» Goal of the exercise
In the records that follow, locate every line with "switch" and extract it.
:::
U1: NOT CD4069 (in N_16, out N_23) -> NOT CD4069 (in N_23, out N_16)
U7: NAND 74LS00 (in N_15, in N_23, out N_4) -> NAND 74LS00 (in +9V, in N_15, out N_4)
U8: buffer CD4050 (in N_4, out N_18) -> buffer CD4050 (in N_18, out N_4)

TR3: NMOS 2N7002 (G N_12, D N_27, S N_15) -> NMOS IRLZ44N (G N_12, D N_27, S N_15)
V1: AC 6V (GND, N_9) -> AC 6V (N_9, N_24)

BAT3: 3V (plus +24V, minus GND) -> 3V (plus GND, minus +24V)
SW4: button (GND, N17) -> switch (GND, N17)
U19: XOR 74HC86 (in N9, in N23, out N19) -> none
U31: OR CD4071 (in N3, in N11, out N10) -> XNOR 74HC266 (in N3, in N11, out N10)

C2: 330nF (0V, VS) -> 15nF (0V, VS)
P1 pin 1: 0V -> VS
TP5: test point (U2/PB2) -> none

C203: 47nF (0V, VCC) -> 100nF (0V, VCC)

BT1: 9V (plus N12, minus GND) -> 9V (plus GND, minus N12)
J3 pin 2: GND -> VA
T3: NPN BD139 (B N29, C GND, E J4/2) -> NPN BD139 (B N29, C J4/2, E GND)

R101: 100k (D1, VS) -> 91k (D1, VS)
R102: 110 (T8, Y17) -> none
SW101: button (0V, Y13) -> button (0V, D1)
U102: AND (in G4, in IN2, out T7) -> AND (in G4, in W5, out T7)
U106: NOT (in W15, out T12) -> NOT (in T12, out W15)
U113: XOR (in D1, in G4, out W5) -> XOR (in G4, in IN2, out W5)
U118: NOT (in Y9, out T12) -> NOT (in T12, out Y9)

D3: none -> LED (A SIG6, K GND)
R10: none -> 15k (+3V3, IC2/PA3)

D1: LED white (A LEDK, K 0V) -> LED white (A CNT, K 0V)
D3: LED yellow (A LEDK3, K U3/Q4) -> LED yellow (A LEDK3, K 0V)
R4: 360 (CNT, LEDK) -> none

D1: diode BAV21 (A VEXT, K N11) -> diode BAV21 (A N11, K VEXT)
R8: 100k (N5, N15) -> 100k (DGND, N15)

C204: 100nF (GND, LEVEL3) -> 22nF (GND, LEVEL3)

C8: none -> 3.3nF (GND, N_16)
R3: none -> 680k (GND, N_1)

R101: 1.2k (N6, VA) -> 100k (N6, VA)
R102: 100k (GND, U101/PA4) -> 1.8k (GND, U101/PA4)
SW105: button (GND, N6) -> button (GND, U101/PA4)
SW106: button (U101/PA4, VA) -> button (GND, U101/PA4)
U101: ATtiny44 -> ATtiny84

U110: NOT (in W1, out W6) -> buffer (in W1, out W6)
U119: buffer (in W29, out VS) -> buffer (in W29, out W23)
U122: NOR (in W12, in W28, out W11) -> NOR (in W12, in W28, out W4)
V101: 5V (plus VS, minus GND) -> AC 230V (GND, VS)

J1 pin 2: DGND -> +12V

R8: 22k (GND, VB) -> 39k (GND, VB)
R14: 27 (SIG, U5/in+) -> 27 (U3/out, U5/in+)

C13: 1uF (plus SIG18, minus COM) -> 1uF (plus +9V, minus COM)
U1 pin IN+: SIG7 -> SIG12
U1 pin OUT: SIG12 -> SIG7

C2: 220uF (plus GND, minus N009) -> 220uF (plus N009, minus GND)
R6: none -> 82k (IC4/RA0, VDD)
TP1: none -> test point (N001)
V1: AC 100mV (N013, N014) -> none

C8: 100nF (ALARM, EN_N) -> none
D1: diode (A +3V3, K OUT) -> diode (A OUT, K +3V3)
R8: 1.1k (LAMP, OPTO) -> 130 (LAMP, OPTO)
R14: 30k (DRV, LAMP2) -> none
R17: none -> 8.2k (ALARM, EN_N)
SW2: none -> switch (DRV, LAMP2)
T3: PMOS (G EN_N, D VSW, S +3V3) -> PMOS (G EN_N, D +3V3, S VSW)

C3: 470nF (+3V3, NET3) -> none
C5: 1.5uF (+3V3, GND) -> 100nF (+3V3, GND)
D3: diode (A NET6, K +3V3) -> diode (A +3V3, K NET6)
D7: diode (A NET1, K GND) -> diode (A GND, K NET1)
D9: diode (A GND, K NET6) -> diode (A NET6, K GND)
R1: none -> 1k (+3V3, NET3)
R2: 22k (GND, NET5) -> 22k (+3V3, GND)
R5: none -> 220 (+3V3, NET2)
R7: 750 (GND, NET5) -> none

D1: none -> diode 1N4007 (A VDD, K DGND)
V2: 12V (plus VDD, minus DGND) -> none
:::
» Solution to the problem
SW4: button (GND, N17) -> switch (GND, N17)
SW2: none -> switch (DRV, LAMP2)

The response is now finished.